- **Change detection outputs**
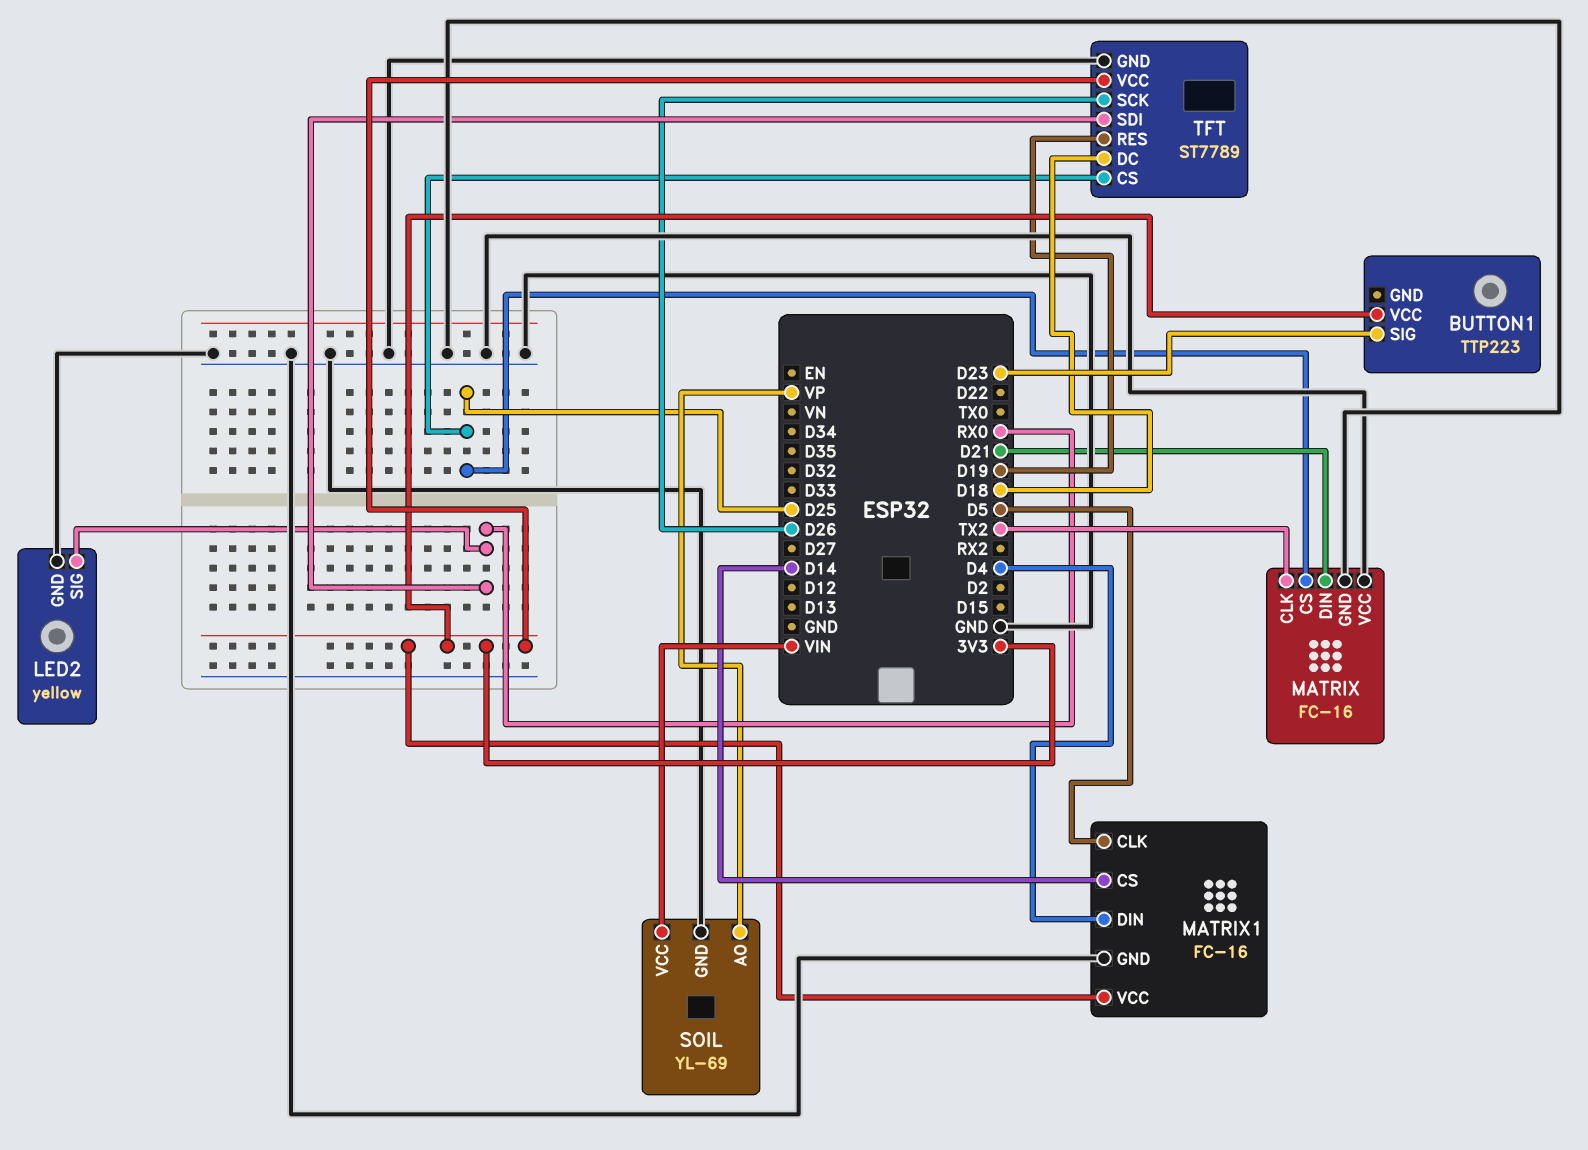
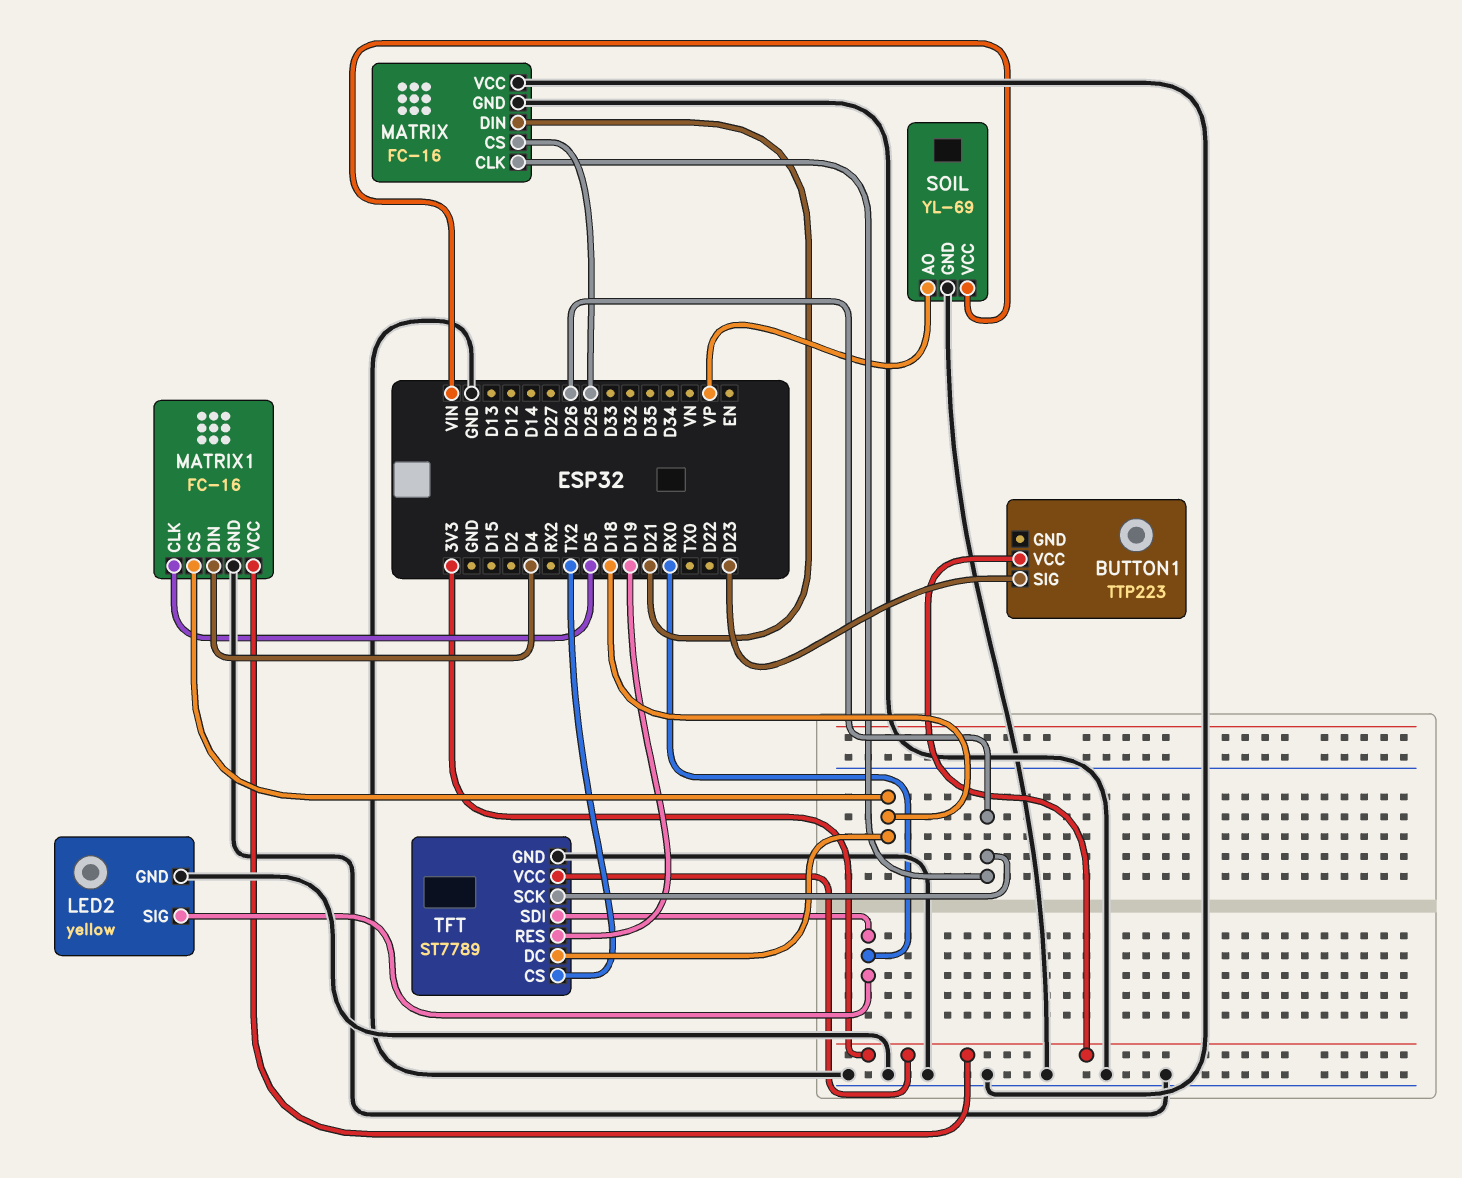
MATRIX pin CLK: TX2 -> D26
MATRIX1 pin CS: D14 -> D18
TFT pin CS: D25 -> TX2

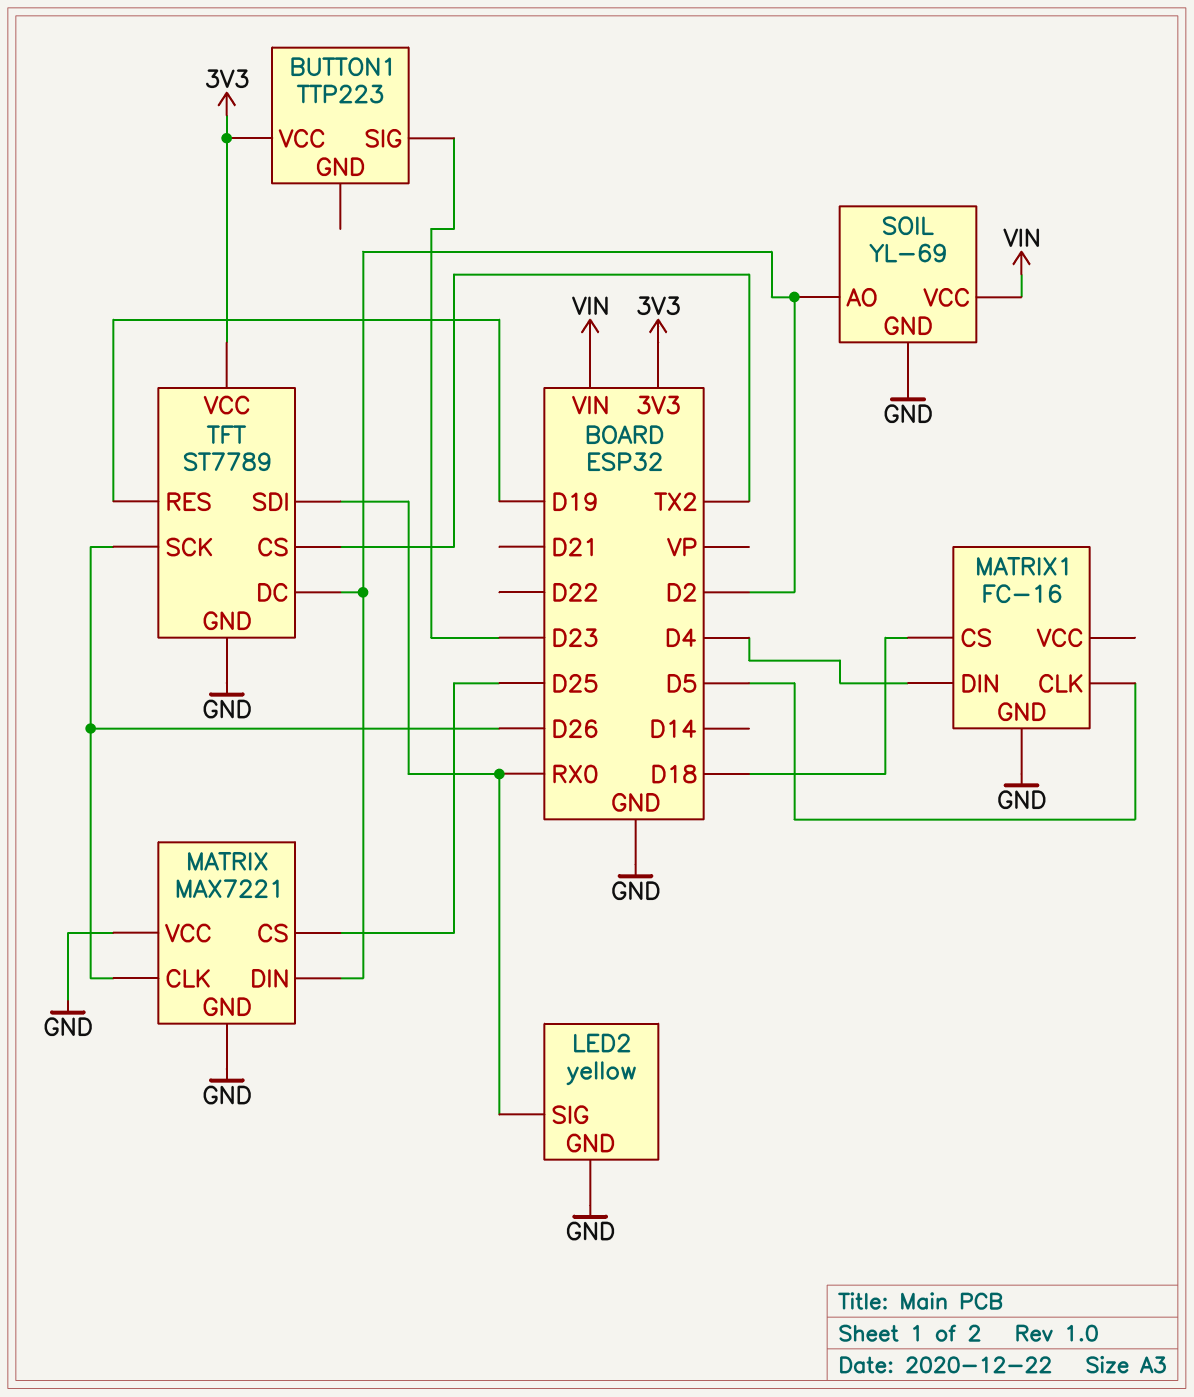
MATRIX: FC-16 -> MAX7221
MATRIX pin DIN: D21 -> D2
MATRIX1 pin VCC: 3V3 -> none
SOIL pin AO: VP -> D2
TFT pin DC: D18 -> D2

- **WORK REQUEST**
An exact copy of all the records, free of pictures, is the expected answer.

- **TASK SOLUTION**
MATRIX pin CLK: TX2 -> D26
MATRIX1 pin CS: D14 -> D18
TFT pin CS: D25 -> TX2

MATRIX: FC-16 -> MAX7221
MATRIX pin DIN: D21 -> D2
MATRIX1 pin VCC: 3V3 -> none
SOIL pin AO: VP -> D2
TFT pin DC: D18 -> D2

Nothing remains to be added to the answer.